BEGIN Given entries
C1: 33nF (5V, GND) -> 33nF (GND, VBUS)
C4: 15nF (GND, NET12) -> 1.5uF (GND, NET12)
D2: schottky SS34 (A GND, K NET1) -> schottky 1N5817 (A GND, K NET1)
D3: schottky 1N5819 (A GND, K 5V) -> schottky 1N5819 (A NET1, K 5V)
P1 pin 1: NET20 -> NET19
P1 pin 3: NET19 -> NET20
END Given entries
BEGIN Given entries
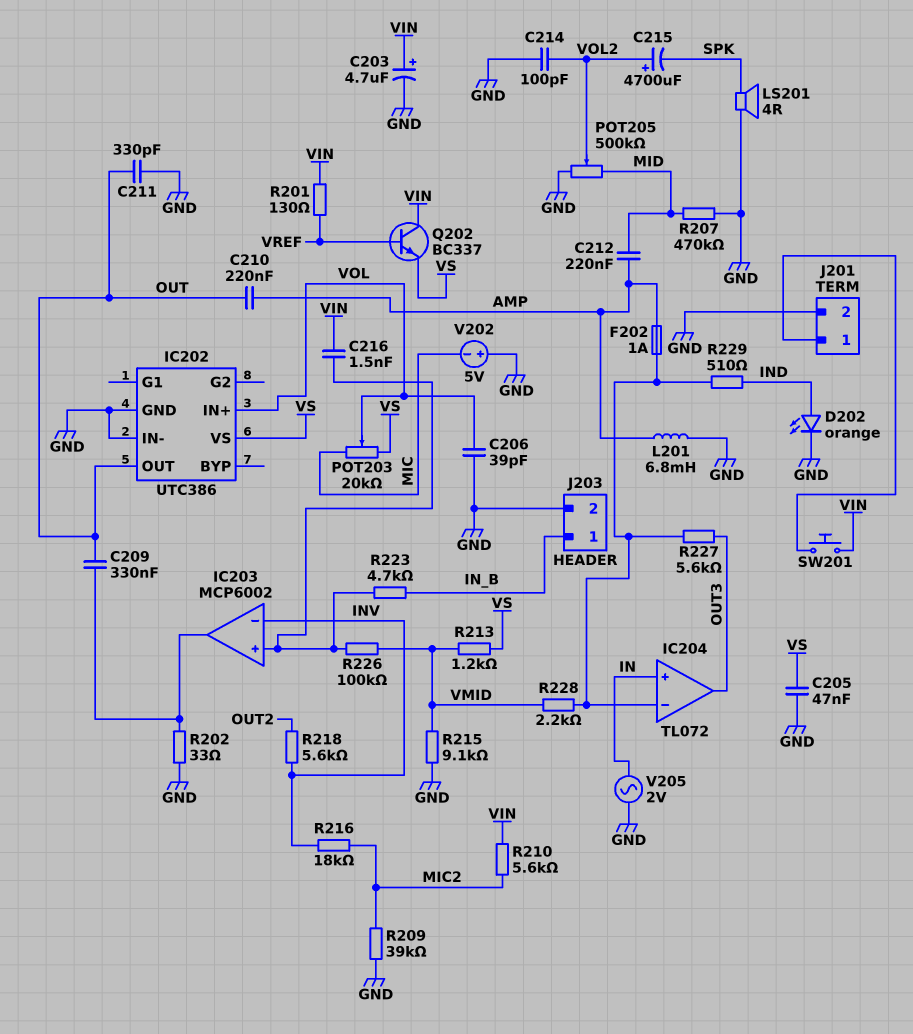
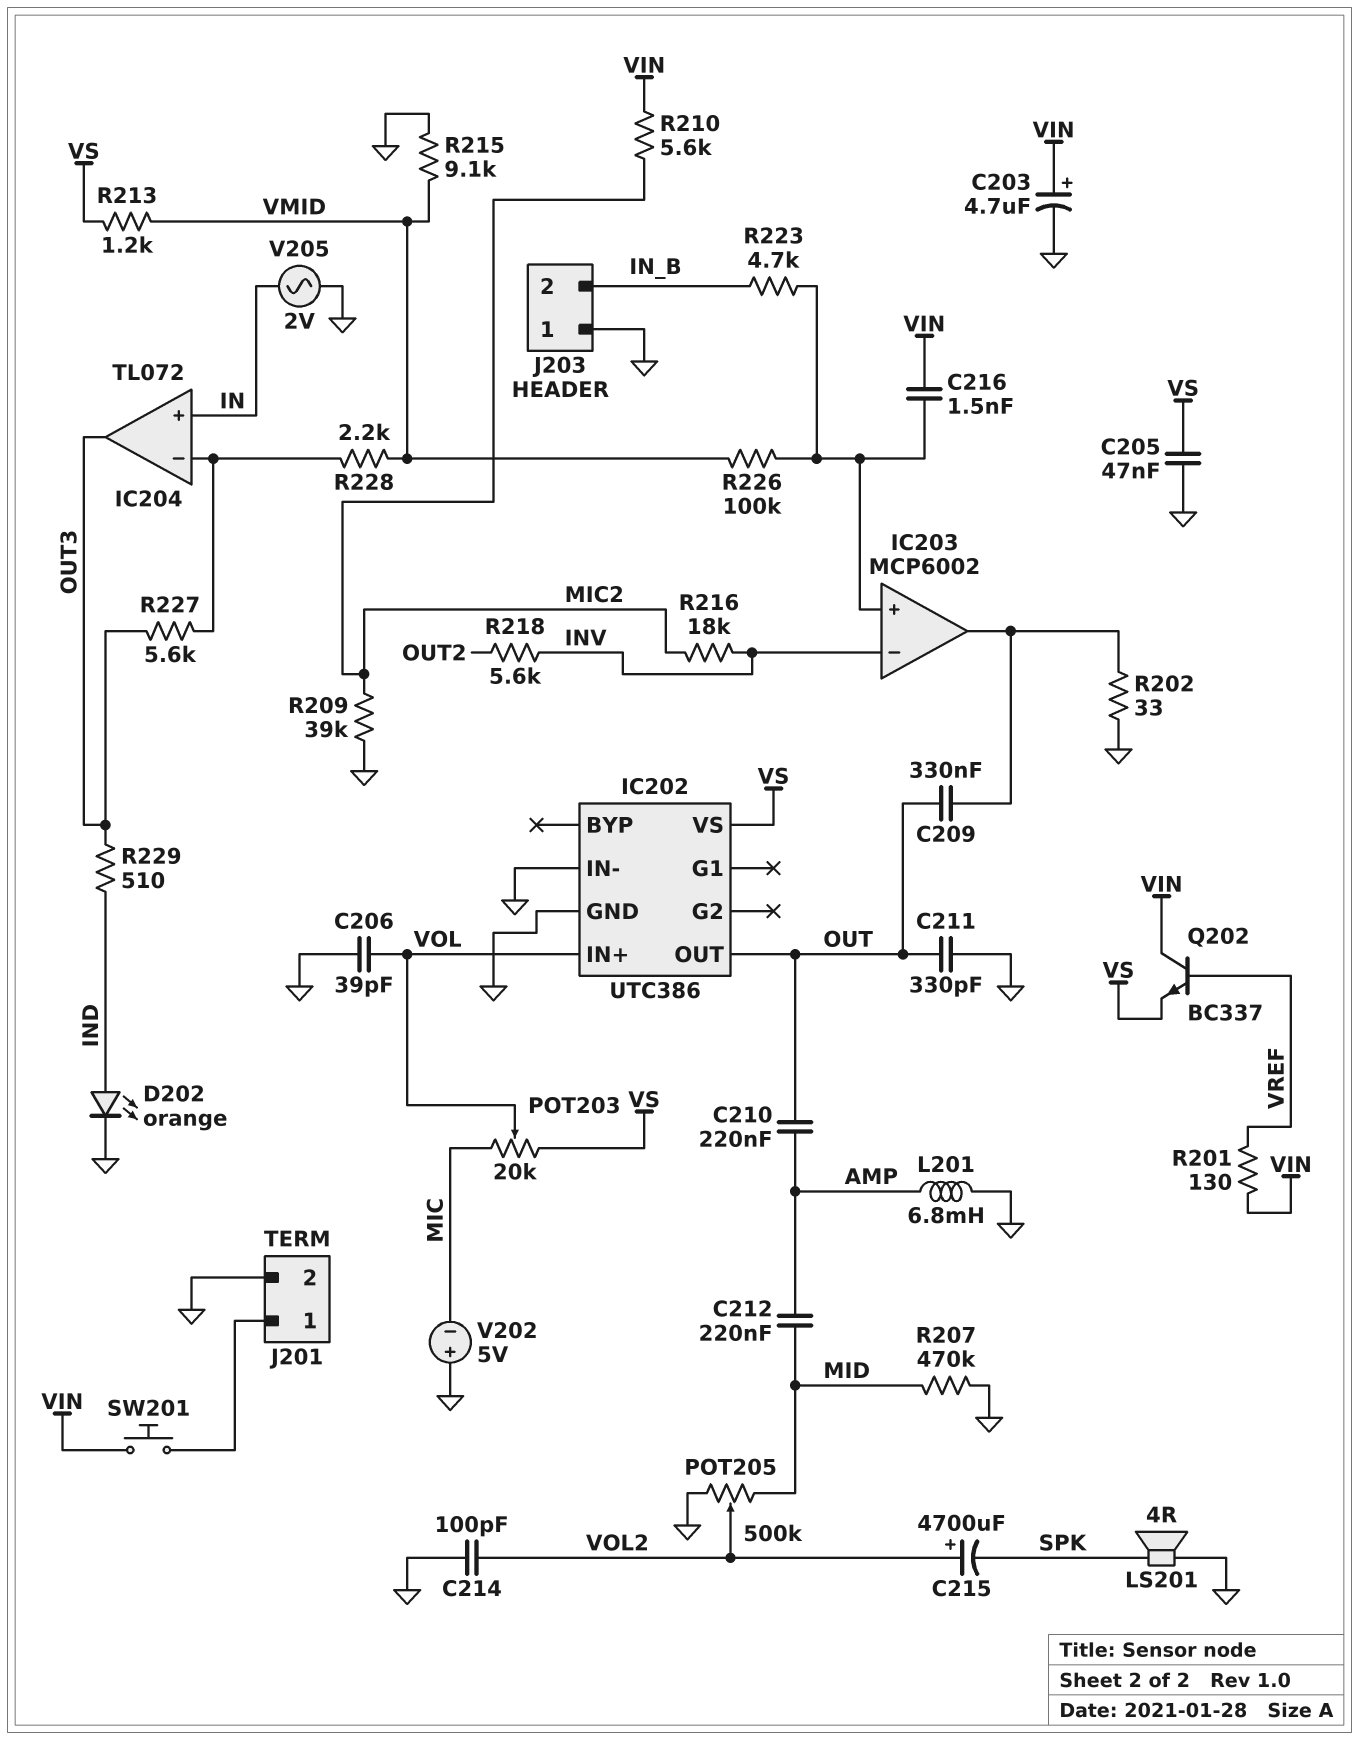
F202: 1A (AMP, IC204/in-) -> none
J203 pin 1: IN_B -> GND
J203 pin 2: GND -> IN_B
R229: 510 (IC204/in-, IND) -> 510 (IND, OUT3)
END Given entries
Task requirements :: Take exactly the lines from the one containing "C1: 33nF (5V, GND) -> 33nF (GND, VBUS)" through the one containing "P1 pin 3: NET19 -> NET20" in the data above, and output them with nothing added.

Result ::
C1: 33nF (5V, GND) -> 33nF (GND, VBUS)
C4: 15nF (GND, NET12) -> 1.5uF (GND, NET12)
D2: schottky SS34 (A GND, K NET1) -> schottky 1N5817 (A GND, K NET1)
D3: schottky 1N5819 (A GND, K 5V) -> schottky 1N5819 (A NET1, K 5V)
P1 pin 1: NET20 -> NET19
P1 pin 3: NET19 -> NET20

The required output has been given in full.